Each line from the start of the data below through the one containing "(788, 212) = (435, 323): yellow" must be reproduced exactly.

(Extracted records)
##############################
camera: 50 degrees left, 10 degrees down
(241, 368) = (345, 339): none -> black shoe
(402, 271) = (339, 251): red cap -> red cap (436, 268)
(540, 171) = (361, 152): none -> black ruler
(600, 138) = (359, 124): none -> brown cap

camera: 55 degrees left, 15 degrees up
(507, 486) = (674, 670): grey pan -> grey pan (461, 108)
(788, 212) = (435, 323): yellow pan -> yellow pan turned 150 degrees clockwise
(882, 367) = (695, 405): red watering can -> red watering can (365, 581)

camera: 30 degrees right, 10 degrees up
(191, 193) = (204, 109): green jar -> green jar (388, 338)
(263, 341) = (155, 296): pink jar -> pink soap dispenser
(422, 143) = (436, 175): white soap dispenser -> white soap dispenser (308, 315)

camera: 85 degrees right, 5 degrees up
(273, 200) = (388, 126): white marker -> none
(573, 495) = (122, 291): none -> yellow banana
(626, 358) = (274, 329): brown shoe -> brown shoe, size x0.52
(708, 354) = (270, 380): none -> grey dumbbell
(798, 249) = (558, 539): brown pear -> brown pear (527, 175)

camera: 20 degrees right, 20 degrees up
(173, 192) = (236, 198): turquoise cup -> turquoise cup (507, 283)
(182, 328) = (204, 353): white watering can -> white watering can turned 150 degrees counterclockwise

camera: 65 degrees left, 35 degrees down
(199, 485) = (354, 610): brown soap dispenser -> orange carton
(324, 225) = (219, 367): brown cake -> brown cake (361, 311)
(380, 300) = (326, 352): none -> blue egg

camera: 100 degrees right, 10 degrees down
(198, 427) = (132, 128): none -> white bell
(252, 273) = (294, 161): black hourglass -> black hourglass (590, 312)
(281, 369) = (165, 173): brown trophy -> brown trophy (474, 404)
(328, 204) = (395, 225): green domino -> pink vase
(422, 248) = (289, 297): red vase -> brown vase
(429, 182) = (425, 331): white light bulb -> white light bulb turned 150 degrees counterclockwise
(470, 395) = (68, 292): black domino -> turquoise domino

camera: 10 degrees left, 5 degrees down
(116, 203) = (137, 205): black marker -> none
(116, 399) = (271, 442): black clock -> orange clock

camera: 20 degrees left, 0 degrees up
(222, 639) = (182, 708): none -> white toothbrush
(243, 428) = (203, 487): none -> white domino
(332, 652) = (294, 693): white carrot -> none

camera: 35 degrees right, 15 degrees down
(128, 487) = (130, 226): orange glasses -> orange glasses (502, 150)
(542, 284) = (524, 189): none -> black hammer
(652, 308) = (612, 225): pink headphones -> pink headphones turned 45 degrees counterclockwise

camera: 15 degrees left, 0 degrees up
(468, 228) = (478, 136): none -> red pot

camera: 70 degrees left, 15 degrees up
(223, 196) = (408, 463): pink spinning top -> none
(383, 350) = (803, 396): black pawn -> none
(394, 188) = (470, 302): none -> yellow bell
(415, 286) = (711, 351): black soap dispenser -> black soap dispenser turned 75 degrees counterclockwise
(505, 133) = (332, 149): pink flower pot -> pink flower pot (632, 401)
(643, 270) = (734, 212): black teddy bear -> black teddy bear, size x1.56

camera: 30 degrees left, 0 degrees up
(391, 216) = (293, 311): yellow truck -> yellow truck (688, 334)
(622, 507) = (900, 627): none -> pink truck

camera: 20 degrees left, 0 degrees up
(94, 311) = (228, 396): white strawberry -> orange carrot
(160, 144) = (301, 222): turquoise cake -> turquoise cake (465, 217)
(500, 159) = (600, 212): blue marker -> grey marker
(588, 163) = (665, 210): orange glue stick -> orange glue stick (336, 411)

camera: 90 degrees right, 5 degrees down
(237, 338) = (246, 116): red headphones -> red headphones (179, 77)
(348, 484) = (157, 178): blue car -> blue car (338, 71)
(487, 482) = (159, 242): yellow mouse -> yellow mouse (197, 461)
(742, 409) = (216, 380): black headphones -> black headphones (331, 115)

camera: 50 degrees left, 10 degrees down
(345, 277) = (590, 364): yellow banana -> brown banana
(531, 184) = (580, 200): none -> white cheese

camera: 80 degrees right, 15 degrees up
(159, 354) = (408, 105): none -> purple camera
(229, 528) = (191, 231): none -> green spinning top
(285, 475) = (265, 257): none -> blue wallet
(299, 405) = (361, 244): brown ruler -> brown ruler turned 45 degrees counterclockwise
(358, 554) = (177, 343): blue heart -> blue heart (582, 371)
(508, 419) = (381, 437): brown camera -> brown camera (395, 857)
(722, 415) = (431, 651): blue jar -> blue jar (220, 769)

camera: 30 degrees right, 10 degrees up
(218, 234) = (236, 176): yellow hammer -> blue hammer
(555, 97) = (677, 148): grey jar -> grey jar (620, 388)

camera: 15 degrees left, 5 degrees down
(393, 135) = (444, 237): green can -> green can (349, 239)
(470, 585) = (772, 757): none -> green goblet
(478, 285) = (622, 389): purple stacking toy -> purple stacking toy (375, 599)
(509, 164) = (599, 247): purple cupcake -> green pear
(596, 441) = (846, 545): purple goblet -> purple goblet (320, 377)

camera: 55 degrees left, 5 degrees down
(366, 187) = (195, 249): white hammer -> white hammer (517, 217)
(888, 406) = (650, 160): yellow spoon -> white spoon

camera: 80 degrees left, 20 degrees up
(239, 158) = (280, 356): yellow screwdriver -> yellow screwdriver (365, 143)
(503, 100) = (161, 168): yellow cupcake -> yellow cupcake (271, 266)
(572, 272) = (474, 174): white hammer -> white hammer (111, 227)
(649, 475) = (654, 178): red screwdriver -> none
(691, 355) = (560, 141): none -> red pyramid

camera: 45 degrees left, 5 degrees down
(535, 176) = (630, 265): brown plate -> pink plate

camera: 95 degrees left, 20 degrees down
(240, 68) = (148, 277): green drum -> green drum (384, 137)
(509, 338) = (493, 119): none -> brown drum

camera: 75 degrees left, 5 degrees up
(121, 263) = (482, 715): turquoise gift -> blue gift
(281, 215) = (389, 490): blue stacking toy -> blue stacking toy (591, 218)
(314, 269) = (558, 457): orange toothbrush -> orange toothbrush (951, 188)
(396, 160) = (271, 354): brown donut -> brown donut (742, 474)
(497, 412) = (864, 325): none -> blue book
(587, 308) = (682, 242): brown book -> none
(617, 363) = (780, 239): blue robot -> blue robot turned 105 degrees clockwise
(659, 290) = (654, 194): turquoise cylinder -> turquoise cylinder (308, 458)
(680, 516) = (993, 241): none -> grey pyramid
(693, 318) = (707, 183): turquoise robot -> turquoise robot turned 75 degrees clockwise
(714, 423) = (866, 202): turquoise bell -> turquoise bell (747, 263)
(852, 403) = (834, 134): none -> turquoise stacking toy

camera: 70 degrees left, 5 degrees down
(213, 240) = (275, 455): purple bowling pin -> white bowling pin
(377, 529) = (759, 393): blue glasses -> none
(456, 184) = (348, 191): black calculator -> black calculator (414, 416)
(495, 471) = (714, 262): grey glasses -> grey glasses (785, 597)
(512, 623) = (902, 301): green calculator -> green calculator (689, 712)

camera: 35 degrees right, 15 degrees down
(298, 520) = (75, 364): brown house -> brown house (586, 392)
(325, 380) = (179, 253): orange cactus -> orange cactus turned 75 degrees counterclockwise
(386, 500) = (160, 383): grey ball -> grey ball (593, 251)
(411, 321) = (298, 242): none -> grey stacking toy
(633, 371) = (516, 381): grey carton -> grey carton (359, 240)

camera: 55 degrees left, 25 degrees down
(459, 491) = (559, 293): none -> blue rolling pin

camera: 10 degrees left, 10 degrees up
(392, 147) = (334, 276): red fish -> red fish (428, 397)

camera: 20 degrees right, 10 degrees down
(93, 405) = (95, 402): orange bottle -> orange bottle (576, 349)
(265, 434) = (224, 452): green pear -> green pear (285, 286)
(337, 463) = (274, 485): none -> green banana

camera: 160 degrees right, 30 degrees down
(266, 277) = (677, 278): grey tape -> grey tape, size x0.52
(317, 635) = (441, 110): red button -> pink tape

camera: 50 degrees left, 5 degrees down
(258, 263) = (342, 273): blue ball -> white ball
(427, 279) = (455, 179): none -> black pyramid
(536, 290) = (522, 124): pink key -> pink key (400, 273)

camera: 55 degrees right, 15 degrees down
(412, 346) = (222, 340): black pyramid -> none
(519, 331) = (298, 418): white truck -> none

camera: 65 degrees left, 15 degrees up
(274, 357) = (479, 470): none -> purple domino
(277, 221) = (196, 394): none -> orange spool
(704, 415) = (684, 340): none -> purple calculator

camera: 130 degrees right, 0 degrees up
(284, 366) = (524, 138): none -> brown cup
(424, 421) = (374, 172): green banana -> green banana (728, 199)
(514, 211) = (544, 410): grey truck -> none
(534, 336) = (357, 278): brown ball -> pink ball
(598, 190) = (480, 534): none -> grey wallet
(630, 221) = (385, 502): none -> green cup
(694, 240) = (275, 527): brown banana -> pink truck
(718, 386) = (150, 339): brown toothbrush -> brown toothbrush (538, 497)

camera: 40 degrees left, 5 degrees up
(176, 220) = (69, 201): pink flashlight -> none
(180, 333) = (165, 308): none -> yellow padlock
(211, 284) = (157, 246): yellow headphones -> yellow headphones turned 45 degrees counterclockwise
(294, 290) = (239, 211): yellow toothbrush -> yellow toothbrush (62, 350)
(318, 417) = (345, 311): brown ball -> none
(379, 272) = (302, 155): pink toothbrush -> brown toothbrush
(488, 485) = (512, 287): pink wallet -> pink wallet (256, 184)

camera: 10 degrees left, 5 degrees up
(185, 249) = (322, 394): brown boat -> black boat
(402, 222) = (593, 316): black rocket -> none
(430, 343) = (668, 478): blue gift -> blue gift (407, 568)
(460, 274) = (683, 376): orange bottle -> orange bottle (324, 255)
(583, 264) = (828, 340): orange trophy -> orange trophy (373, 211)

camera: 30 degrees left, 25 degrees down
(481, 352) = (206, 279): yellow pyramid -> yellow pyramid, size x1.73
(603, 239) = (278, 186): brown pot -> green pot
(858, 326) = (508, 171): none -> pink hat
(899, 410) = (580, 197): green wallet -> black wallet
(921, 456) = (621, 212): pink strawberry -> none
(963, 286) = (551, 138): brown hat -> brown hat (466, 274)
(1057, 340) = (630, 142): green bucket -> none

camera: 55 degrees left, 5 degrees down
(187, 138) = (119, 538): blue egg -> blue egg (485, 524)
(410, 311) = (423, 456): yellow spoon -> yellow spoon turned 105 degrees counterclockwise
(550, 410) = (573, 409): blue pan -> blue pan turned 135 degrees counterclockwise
##############################
> _ANSWER SPACE_:
camera: 50 degrees left, 10 degrees down
(241, 368) = (345, 339): none -> black shoe
(402, 271) = (339, 251): red cap -> red cap (436, 268)
(540, 171) = (361, 152): none -> black ruler
(600, 138) = (359, 124): none -> brown cap

camera: 55 degrees left, 15 degrees up
(507, 486) = (674, 670): grey pan -> grey pan (461, 108)
(788, 212) = (435, 323): yellow pan -> yellow pan turned 150 degrees clockwise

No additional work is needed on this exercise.